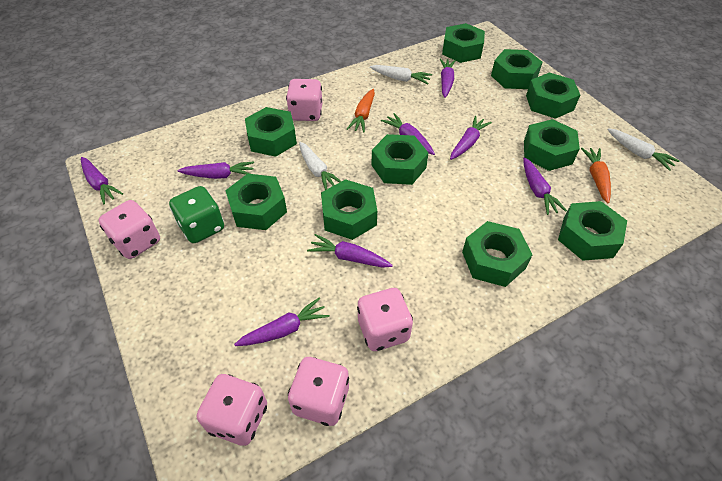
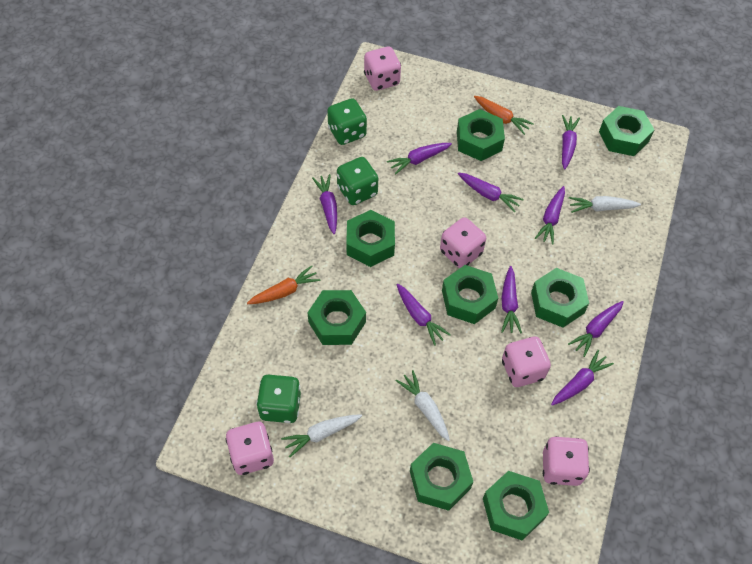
green dice: 1 -> 3
green nut: 10 -> 8
purple carrot: 8 -> 9

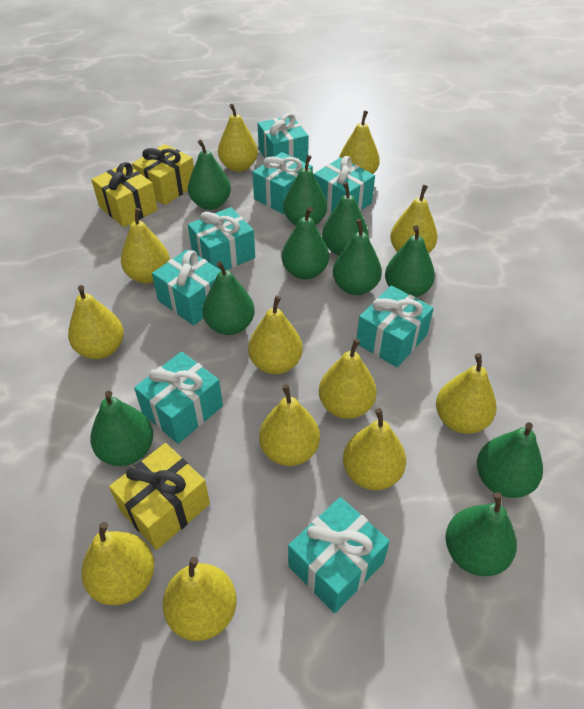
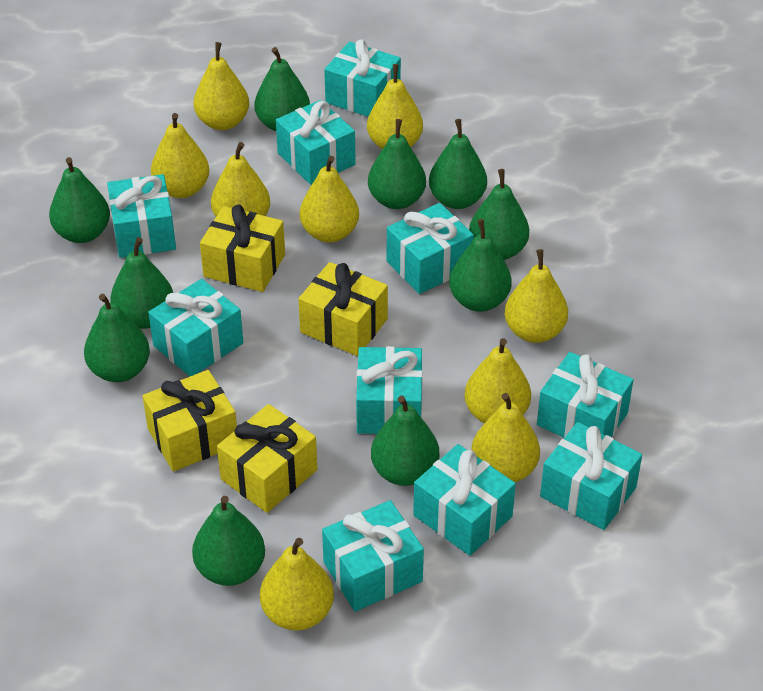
turquoise gift: 8 -> 10
yellow gift: 3 -> 4
yellow pear: 12 -> 9

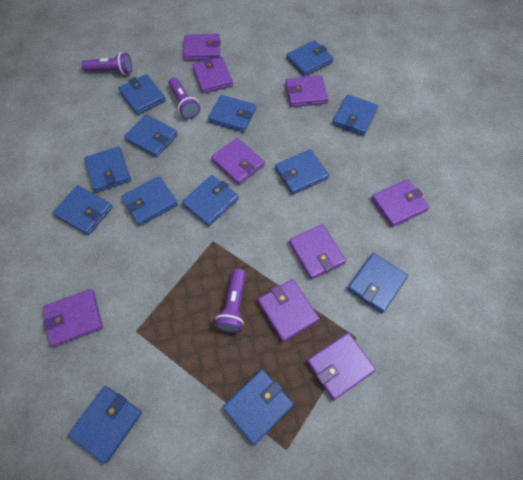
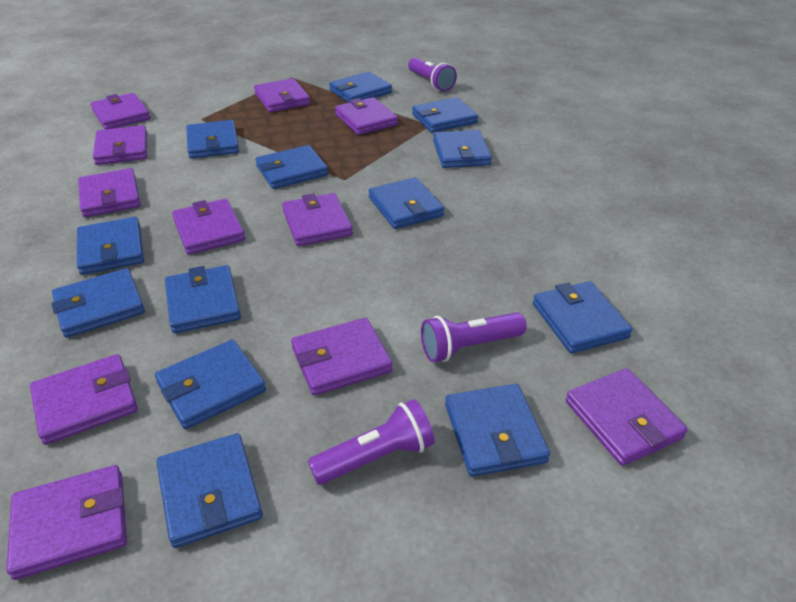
purple wallet: 9 -> 11

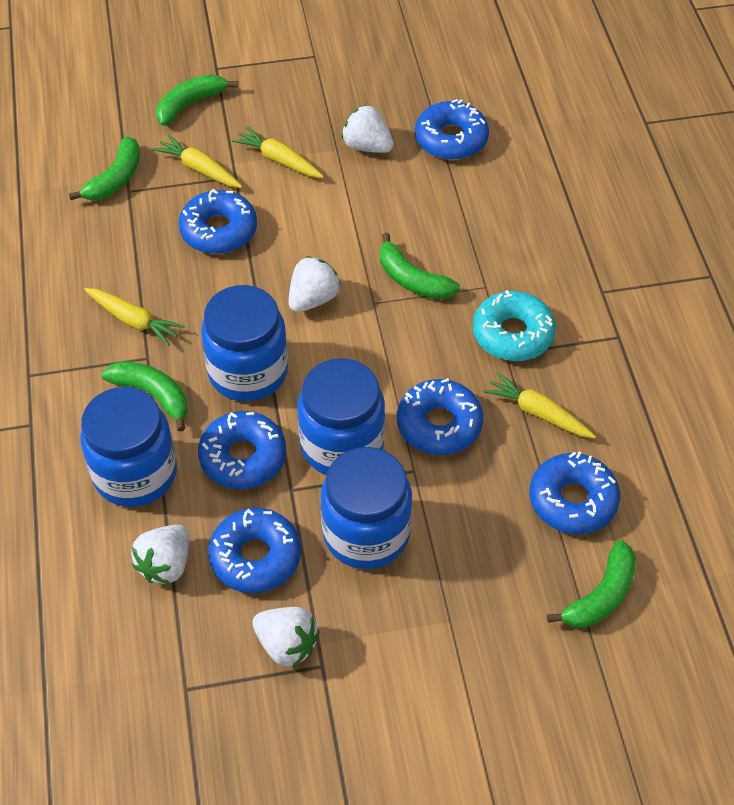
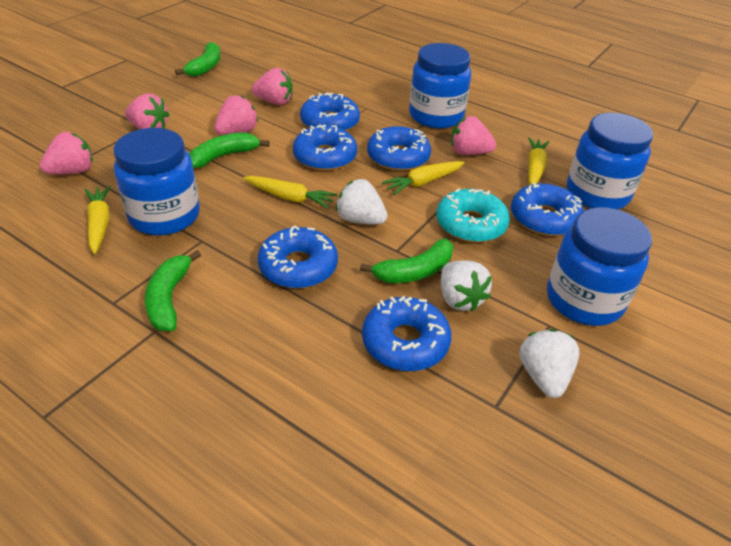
green banana: 5 -> 4
pink strawberry: 0 -> 5
white strawberry: 4 -> 3

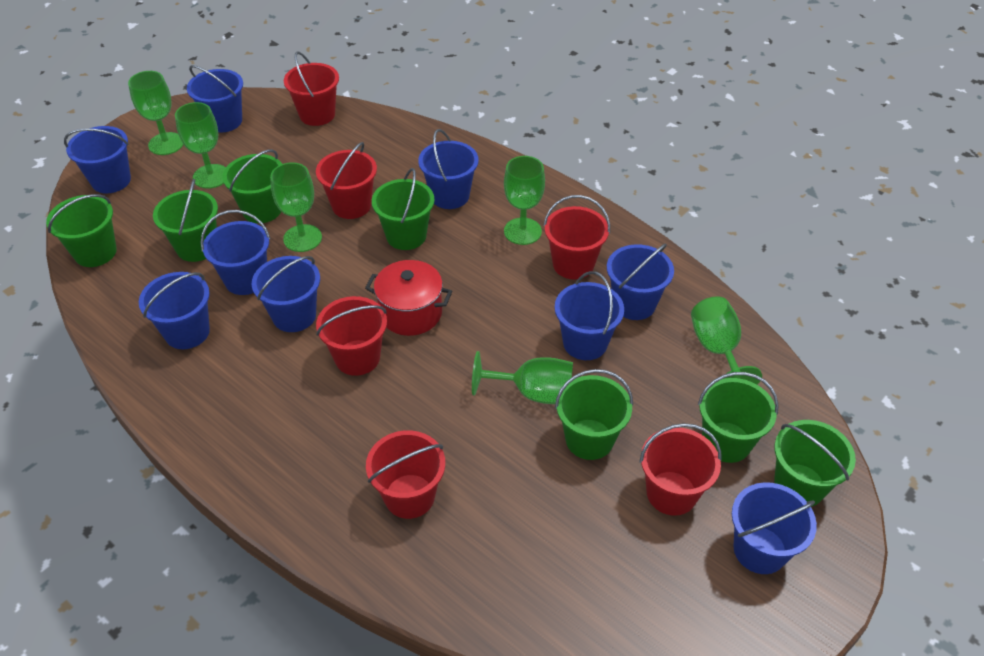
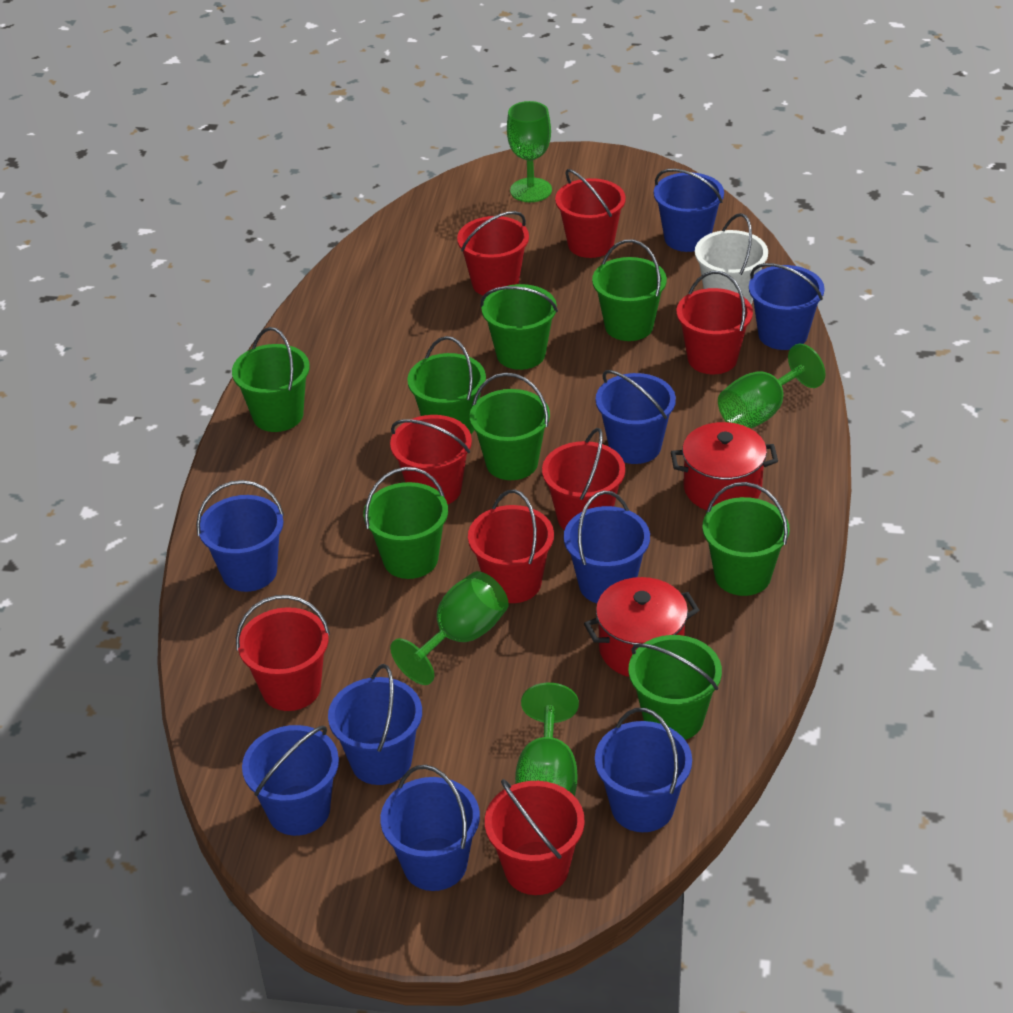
green bucket: 7 -> 8
green goblet: 6 -> 4
red bucket: 6 -> 8
red pot: 1 -> 2
white bucket: 0 -> 1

================================

▶ [To do] Within the entries above, find every line where the string "strawberry" occurs, and copy it.

▶ [Answer section]
pink strawberry: 0 -> 5
white strawberry: 4 -> 3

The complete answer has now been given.